== RECORDS ==
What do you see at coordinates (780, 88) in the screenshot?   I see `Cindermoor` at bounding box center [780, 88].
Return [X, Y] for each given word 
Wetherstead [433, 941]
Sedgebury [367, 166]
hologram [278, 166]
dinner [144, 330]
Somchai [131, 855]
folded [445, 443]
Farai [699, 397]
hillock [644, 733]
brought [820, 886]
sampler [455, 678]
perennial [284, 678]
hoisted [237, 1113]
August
===
== RECORDS ==
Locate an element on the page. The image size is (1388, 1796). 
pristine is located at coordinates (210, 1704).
===
WORK TO COMPLETE: Locate each line above containing the word "coordinates", and copy those lines in full.

FULL RESPONSE:
What do you see at coordinates (780, 88) in the screenshot?   I see `Cindermoor` at bounding box center [780, 88].
pristine is located at coordinates (210, 1704).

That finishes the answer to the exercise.